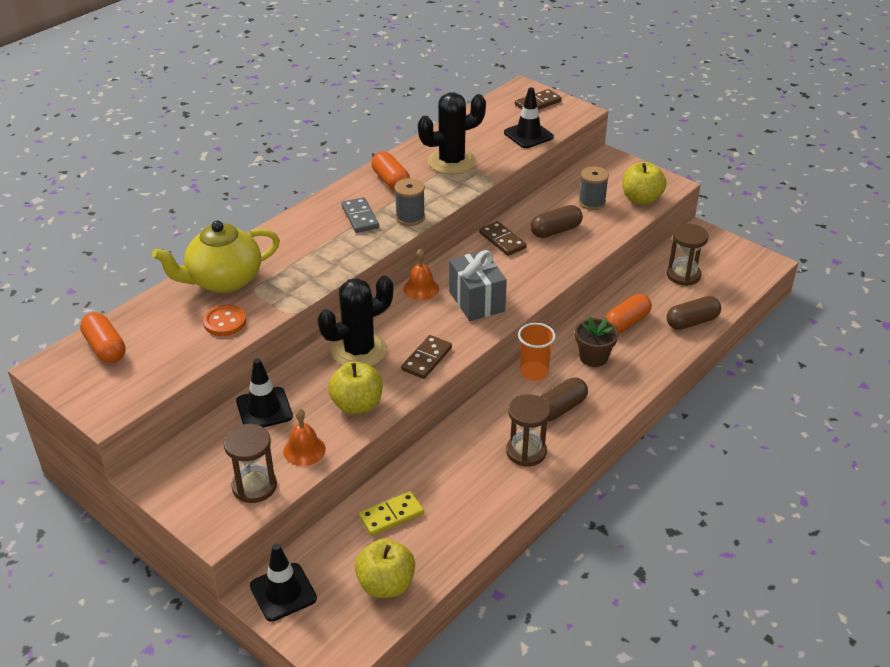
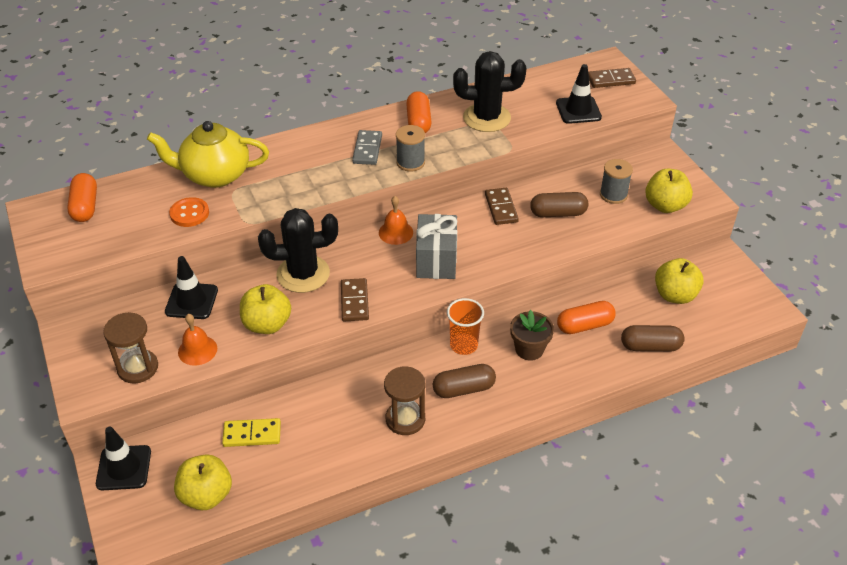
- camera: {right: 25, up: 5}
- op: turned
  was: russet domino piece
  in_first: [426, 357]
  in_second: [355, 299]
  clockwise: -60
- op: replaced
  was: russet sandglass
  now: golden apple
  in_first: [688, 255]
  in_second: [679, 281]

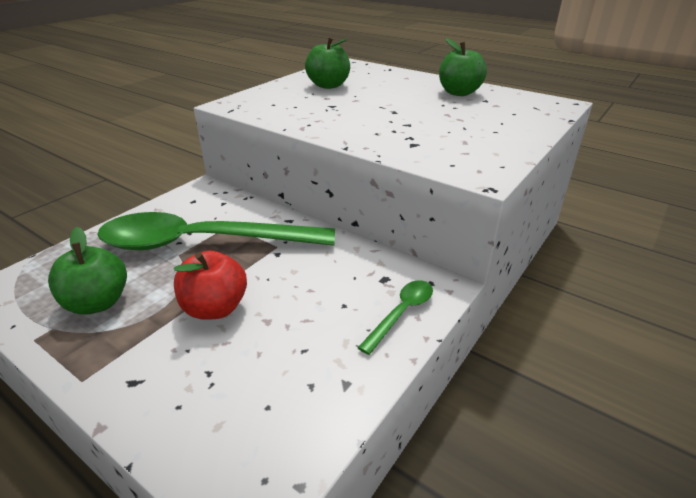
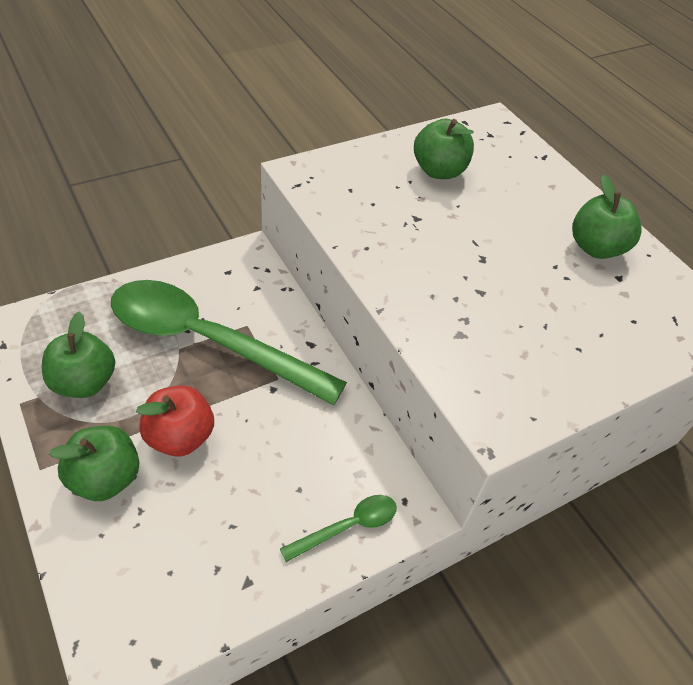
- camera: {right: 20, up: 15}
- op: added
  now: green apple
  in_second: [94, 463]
------
Instructions for the task: In your copy of the material, match every word exactly and include no pictures.

Solution for this task:
- camera: {right: 25, up: 5}
- op: turned
  was: russet domino piece
  in_first: [426, 357]
  in_second: [355, 299]
  clockwise: -60
- op: replaced
  was: russet sandglass
  now: golden apple
  in_first: [688, 255]
  in_second: [679, 281]

- camera: {right: 20, up: 15}
- op: added
  now: green apple
  in_second: [94, 463]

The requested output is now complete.